====== SOURCE INFORMATION ======
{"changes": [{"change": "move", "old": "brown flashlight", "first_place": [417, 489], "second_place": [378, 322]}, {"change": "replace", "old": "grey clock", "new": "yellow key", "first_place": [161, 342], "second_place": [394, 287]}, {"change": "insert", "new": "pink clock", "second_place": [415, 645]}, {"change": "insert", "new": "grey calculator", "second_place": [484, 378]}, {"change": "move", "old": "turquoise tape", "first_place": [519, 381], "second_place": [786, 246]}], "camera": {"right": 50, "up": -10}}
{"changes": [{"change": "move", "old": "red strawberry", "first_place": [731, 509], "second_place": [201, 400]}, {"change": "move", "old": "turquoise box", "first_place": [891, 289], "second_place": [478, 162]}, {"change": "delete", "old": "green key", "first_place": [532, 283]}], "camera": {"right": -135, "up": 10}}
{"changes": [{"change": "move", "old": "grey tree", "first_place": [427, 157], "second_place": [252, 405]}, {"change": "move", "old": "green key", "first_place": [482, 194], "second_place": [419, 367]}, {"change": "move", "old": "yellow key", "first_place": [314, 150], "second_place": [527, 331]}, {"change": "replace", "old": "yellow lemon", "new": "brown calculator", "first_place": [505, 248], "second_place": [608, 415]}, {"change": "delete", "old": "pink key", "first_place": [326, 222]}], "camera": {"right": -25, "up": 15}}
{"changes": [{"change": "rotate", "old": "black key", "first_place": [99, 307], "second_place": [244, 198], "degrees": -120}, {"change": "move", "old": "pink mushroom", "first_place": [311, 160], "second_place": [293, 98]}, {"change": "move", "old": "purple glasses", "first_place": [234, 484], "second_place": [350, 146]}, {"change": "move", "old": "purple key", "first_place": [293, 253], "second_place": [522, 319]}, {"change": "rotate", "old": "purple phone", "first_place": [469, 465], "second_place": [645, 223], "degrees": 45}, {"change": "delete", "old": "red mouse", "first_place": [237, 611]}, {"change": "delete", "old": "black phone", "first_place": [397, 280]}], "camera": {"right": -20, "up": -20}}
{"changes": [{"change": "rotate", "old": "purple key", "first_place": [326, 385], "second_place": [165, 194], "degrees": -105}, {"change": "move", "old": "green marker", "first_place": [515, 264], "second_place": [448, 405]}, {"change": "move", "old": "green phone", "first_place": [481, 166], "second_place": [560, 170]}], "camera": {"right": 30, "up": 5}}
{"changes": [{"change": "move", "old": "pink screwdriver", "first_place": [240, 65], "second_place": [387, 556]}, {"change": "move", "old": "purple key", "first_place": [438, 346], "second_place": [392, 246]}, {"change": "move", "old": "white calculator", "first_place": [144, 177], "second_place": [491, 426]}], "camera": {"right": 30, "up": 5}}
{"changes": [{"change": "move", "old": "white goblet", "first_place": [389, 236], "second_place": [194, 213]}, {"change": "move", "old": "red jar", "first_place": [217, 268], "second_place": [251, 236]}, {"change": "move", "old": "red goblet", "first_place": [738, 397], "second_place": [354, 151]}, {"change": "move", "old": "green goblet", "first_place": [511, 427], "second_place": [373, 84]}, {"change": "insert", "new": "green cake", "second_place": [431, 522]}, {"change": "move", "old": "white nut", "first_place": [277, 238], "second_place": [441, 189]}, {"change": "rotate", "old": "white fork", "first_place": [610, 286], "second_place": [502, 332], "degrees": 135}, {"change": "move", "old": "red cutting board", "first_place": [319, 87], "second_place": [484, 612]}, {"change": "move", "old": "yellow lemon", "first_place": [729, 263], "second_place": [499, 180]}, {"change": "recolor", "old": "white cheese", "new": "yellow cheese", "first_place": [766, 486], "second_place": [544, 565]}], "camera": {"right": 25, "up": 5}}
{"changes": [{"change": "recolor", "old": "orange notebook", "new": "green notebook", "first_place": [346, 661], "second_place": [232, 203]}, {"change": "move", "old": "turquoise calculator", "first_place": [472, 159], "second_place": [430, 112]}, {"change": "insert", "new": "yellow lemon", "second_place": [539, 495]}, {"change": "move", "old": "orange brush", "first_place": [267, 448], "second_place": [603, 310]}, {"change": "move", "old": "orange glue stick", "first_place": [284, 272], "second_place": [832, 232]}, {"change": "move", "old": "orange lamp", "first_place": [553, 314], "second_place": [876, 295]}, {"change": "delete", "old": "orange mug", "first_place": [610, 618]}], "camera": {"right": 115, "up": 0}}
======
**TASK ITEM**
Print each record word for word.

**COMPLETED EXERCISE**
{"changes": [{"change": "move", "old": "brown flashlight", "first_place": [417, 489], "second_place": [378, 322]}, {"change": "replace", "old": "grey clock", "new": "yellow key", "first_place": [161, 342], "second_place": [394, 287]}, {"change": "insert", "new": "pink clock", "second_place": [415, 645]}, {"change": "insert", "new": "grey calculator", "second_place": [484, 378]}, {"change": "move", "old": "turquoise tape", "first_place": [519, 381], "second_place": [786, 246]}], "camera": {"right": 50, "up": -10}}
{"changes": [{"change": "move", "old": "red strawberry", "first_place": [731, 509], "second_place": [201, 400]}, {"change": "move", "old": "turquoise box", "first_place": [891, 289], "second_place": [478, 162]}, {"change": "delete", "old": "green key", "first_place": [532, 283]}], "camera": {"right": -135, "up": 10}}
{"changes": [{"change": "move", "old": "grey tree", "first_place": [427, 157], "second_place": [252, 405]}, {"change": "move", "old": "green key", "first_place": [482, 194], "second_place": [419, 367]}, {"change": "move", "old": "yellow key", "first_place": [314, 150], "second_place": [527, 331]}, {"change": "replace", "old": "yellow lemon", "new": "brown calculator", "first_place": [505, 248], "second_place": [608, 415]}, {"change": "delete", "old": "pink key", "first_place": [326, 222]}], "camera": {"right": -25, "up": 15}}
{"changes": [{"change": "rotate", "old": "black key", "first_place": [99, 307], "second_place": [244, 198], "degrees": -120}, {"change": "move", "old": "pink mushroom", "first_place": [311, 160], "second_place": [293, 98]}, {"change": "move", "old": "purple glasses", "first_place": [234, 484], "second_place": [350, 146]}, {"change": "move", "old": "purple key", "first_place": [293, 253], "second_place": [522, 319]}, {"change": "rotate", "old": "purple phone", "first_place": [469, 465], "second_place": [645, 223], "degrees": 45}, {"change": "delete", "old": "red mouse", "first_place": [237, 611]}, {"change": "delete", "old": "black phone", "first_place": [397, 280]}], "camera": {"right": -20, "up": -20}}
{"changes": [{"change": "rotate", "old": "purple key", "first_place": [326, 385], "second_place": [165, 194], "degrees": -105}, {"change": "move", "old": "green marker", "first_place": [515, 264], "second_place": [448, 405]}, {"change": "move", "old": "green phone", "first_place": [481, 166], "second_place": [560, 170]}], "camera": {"right": 30, "up": 5}}
{"changes": [{"change": "move", "old": "pink screwdriver", "first_place": [240, 65], "second_place": [387, 556]}, {"change": "move", "old": "purple key", "first_place": [438, 346], "second_place": [392, 246]}, {"change": "move", "old": "white calculator", "first_place": [144, 177], "second_place": [491, 426]}], "camera": {"right": 30, "up": 5}}
{"changes": [{"change": "move", "old": "white goblet", "first_place": [389, 236], "second_place": [194, 213]}, {"change": "move", "old": "red jar", "first_place": [217, 268], "second_place": [251, 236]}, {"change": "move", "old": "red goblet", "first_place": [738, 397], "second_place": [354, 151]}, {"change": "move", "old": "green goblet", "first_place": [511, 427], "second_place": [373, 84]}, {"change": "insert", "new": "green cake", "second_place": [431, 522]}, {"change": "move", "old": "white nut", "first_place": [277, 238], "second_place": [441, 189]}, {"change": "rotate", "old": "white fork", "first_place": [610, 286], "second_place": [502, 332], "degrees": 135}, {"change": "move", "old": "red cutting board", "first_place": [319, 87], "second_place": [484, 612]}, {"change": "move", "old": "yellow lemon", "first_place": [729, 263], "second_place": [499, 180]}, {"change": "recolor", "old": "white cheese", "new": "yellow cheese", "first_place": [766, 486], "second_place": [544, 565]}], "camera": {"right": 25, "up": 5}}
{"changes": [{"change": "recolor", "old": "orange notebook", "new": "green notebook", "first_place": [346, 661], "second_place": [232, 203]}, {"change": "move", "old": "turquoise calculator", "first_place": [472, 159], "second_place": [430, 112]}, {"change": "insert", "new": "yellow lemon", "second_place": [539, 495]}, {"change": "move", "old": "orange brush", "first_place": [267, 448], "second_place": [603, 310]}, {"change": "move", "old": "orange glue stick", "first_place": [284, 272], "second_place": [832, 232]}, {"change": "move", "old": "orange lamp", "first_place": [553, 314], "second_place": [876, 295]}, {"change": "delete", "old": "orange mug", "first_place": [610, 618]}], "camera": {"right": 115, "up": 0}}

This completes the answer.